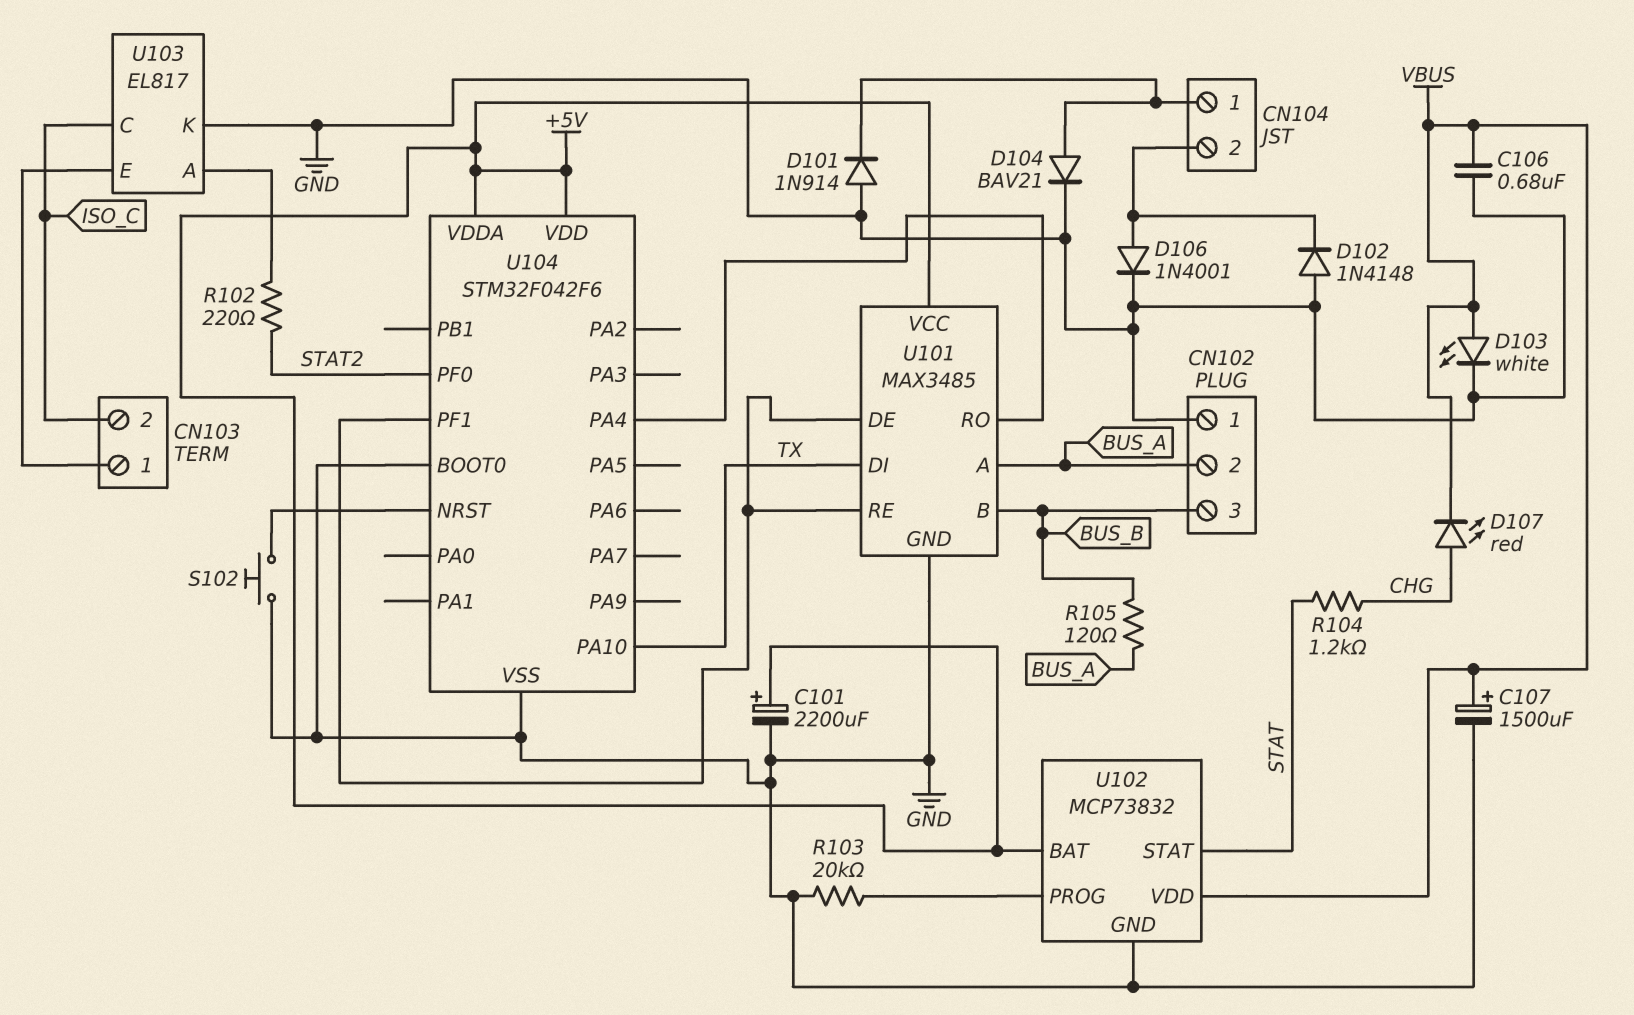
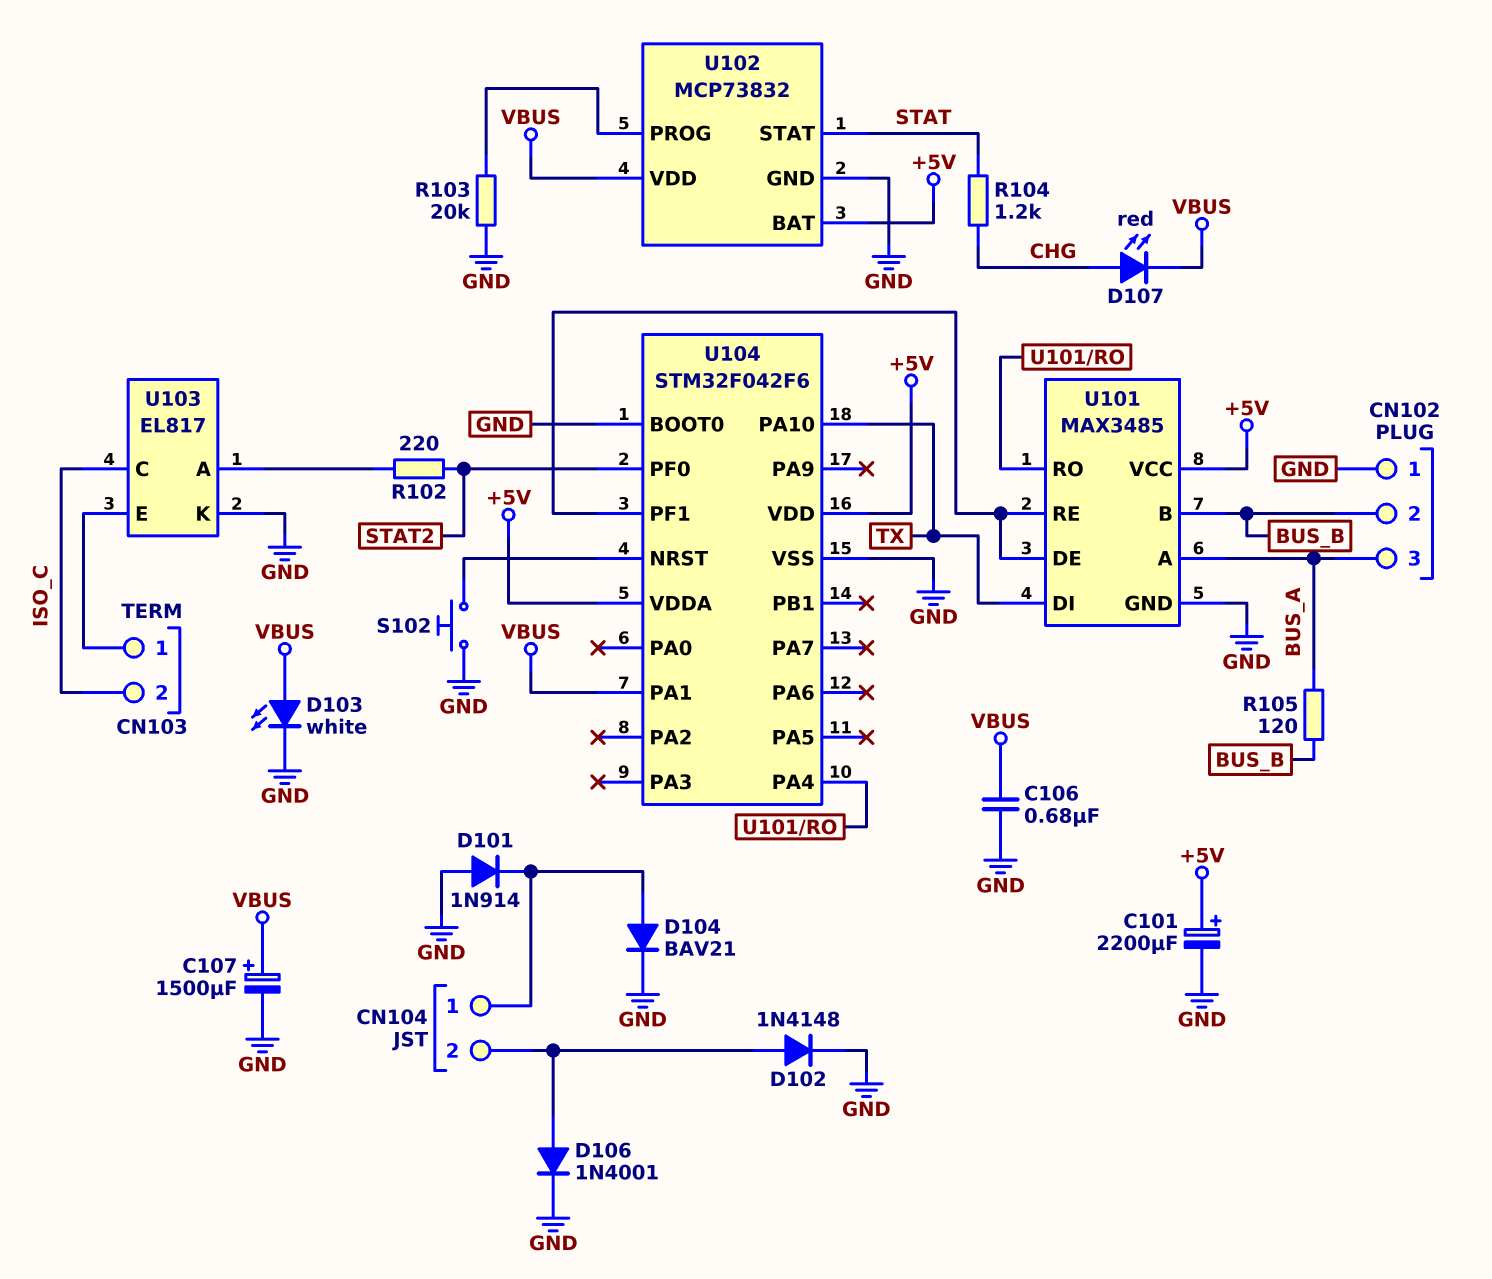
CN102 pin 2: BUS_A -> BUS_B
CN102 pin 3: BUS_B -> BUS_A
D102: diode 1N4148 (A GND, K CN104/2) -> diode 1N4148 (A CN104/2, K GND)
U104 pin PA1: none -> VBUS

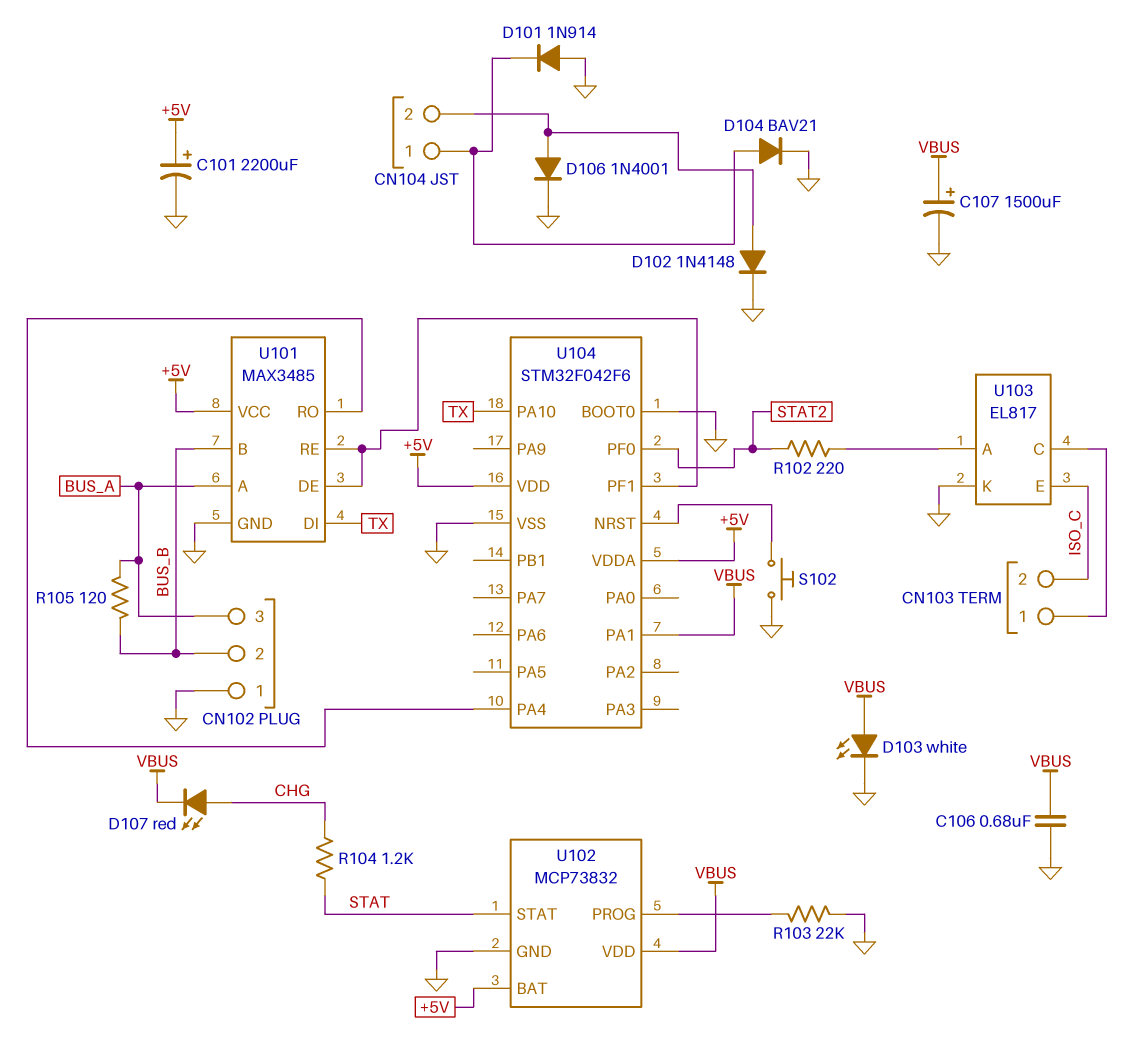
R103: 20k (GND, U102/PROG) -> 22k (GND, U102/PROG)
U103 pin C: ISO_C -> CN103/1
U103 pin E: CN103/1 -> ISO_C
________
→ **BRIEF**: Please repeat the data verbatim and leave the pictures out of your copy.

→ **EXERCISE RESPONSE**:
CN102 pin 2: BUS_A -> BUS_B
CN102 pin 3: BUS_B -> BUS_A
D102: diode 1N4148 (A GND, K CN104/2) -> diode 1N4148 (A CN104/2, K GND)
U104 pin PA1: none -> VBUS

R103: 20k (GND, U102/PROG) -> 22k (GND, U102/PROG)
U103 pin C: ISO_C -> CN103/1
U103 pin E: CN103/1 -> ISO_C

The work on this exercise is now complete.